■ Supplied data ■
○ ○ ○ ○ ○

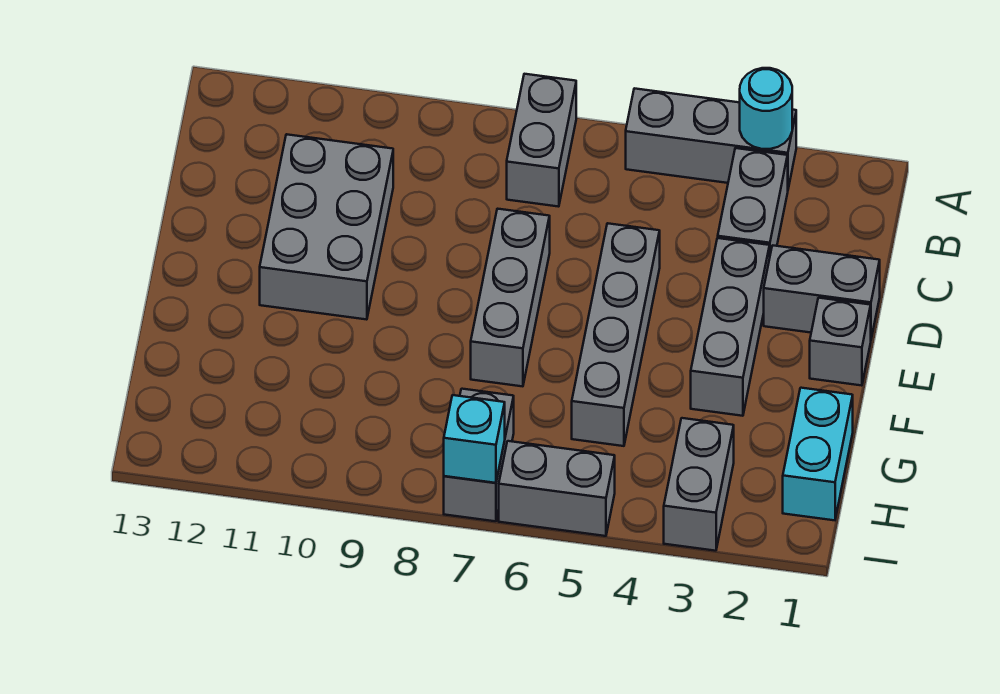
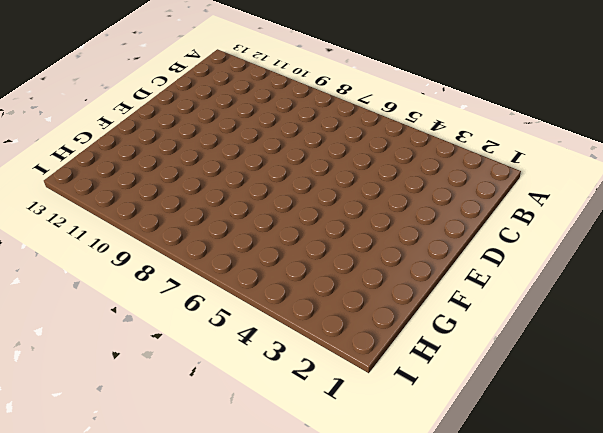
none -> grey brick A3:A5 level 1
none -> grey brick A7:B7 level 1
none -> grey brick B3:C3 level 1

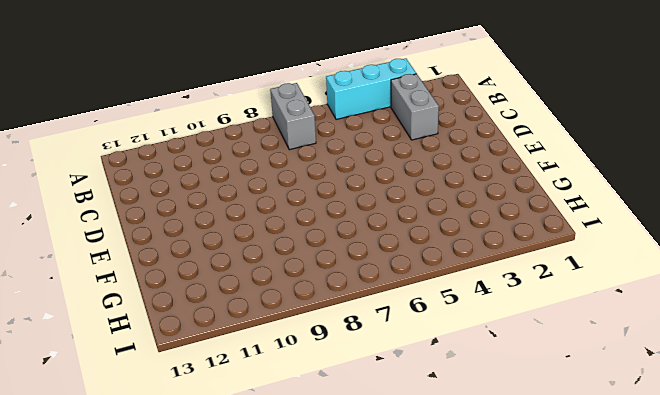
cyan brick A3:A5 level 1 -> grey brick A3:A5 level 1
none -> grey brick C10:E11 level 1
none -> grey brick D1:D2 level 1
none -> grey brick D3:F3 level 1

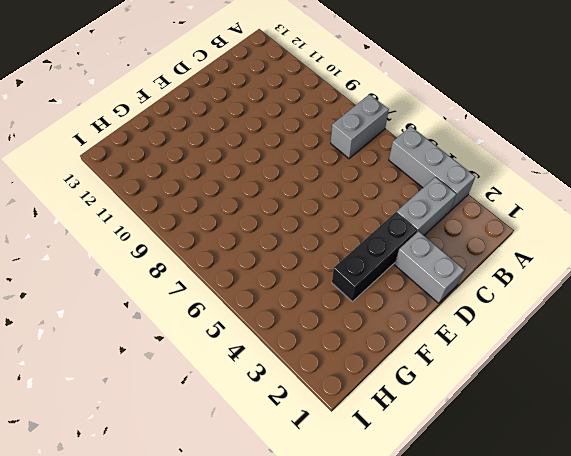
black brick D3:F3 level 1 -> grey brick D3:F3 level 1
none -> grey brick C10:E11 level 1
none -> grey brick D5:G5 level 1
none -> grey brick D7:F7 level 1

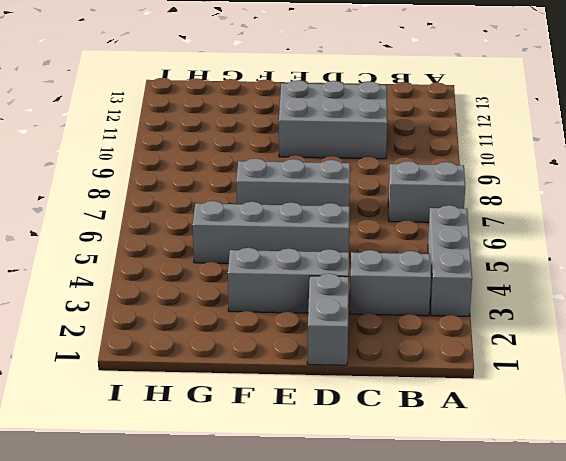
none -> grey brick E1 level 1
none -> cyan brick G1:H1 level 1
none -> grey brick H3:I3 level 1

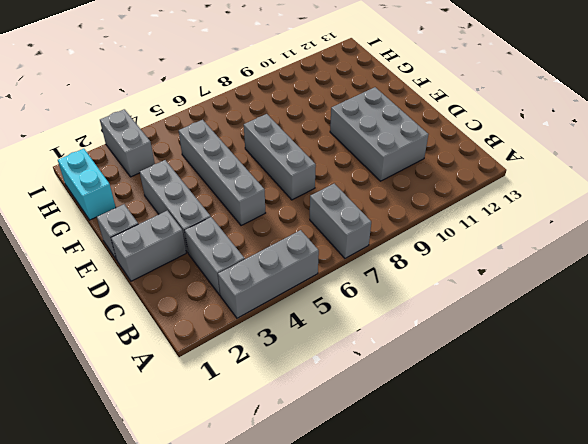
none -> grey brick H7:I7 level 1
none -> grey brick I5:I6 level 1
none -> cyan round brick A3 level 2

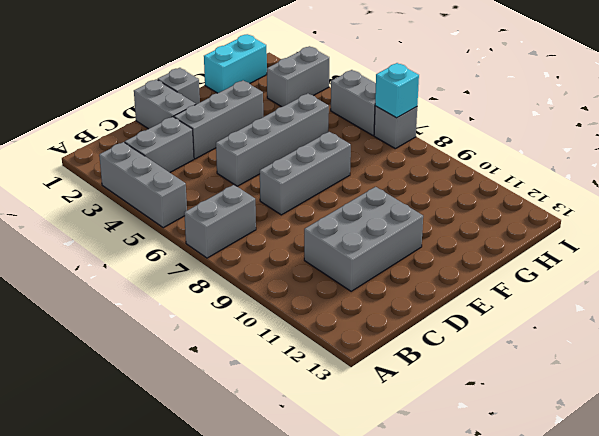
grey brick I7 level 1 -> grey brick H7:I7 level 1
none -> cyan round brick A3 level 2

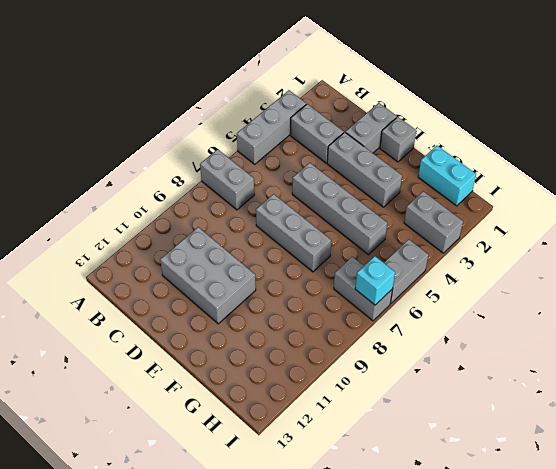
none -> cyan round brick A3 level 2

○ ○ ○ ○ ○

■ Task goal ■
Beginning with the line in which "none -> grey brick D3:F3 level 1" appears, repeat exactly each line down to the close of the material, leaving every picture out.

■ Exercise output ■
none -> grey brick D3:F3 level 1

black brick D3:F3 level 1 -> grey brick D3:F3 level 1
none -> grey brick C10:E11 level 1
none -> grey brick D5:G5 level 1
none -> grey brick D7:F7 level 1

none -> grey brick E1 level 1
none -> cyan brick G1:H1 level 1
none -> grey brick H3:I3 level 1

none -> grey brick H7:I7 level 1
none -> grey brick I5:I6 level 1
none -> cyan round brick A3 level 2

grey brick I7 level 1 -> grey brick H7:I7 level 1
none -> cyan round brick A3 level 2

none -> cyan round brick A3 level 2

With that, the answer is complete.